Assignment: Provide the number of lines below containing the word "adding", without any other words.
Data records section start
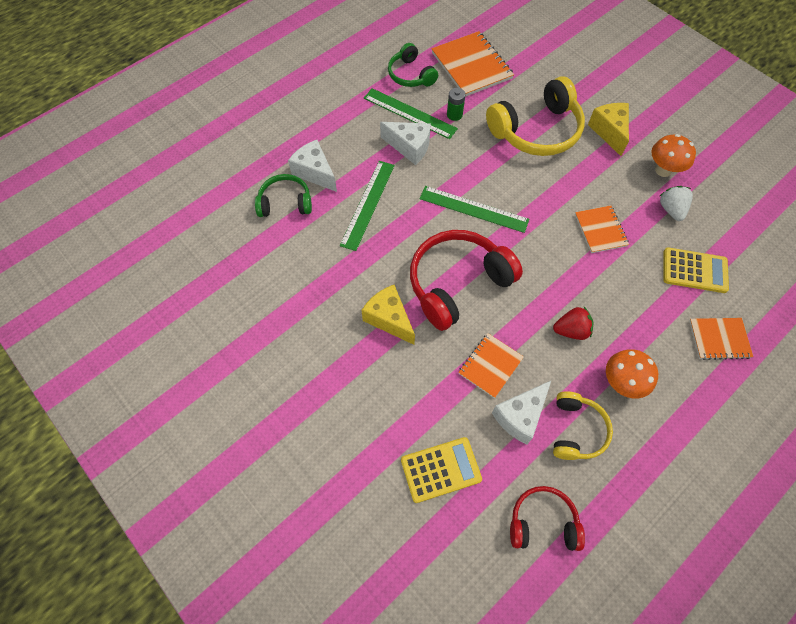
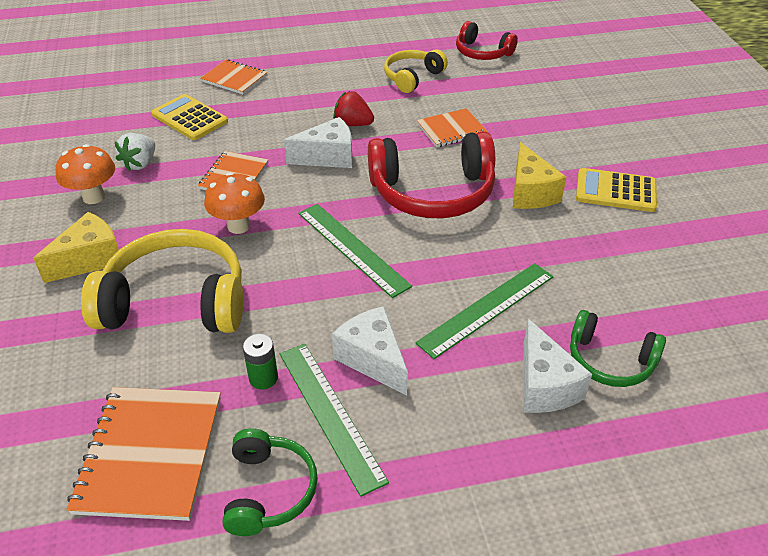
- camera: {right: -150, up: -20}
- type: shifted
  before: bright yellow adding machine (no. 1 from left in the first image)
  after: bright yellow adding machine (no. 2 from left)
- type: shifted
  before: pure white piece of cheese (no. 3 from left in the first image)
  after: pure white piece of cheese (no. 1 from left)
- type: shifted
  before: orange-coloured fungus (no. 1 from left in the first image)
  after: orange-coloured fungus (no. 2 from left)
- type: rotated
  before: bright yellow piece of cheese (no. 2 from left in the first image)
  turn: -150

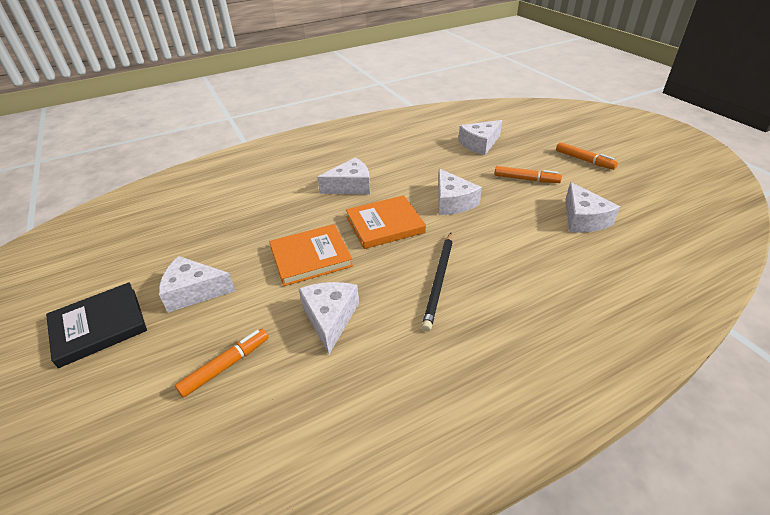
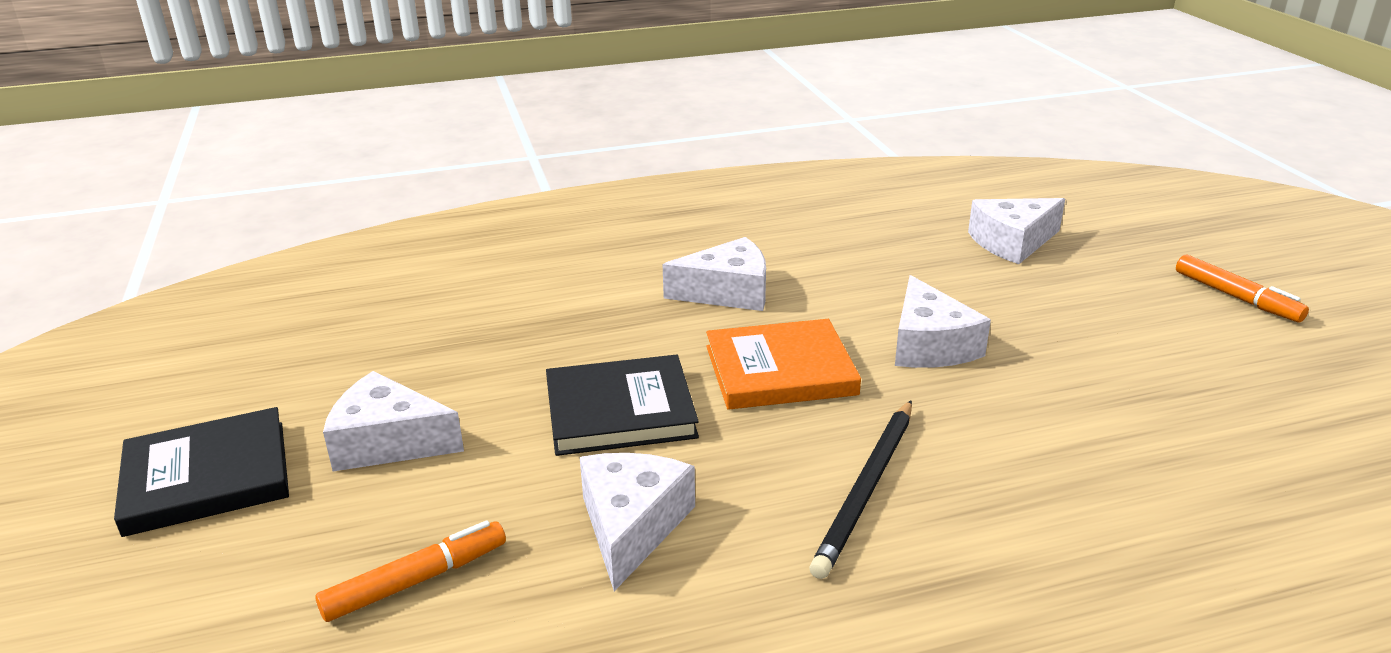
- camera: {right: 10, up: -10}
- type: gone
  before: orange-coloured marker pen (no. 2 from left)
- type: gone
  before: pure white piece of cheese (no. 6 from left)
- type: repainted
  before: orange-coloured hardcover (no. 1 from left)
  after: ebony hardcover (no. 2 from left)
Data records section end
Written response: 2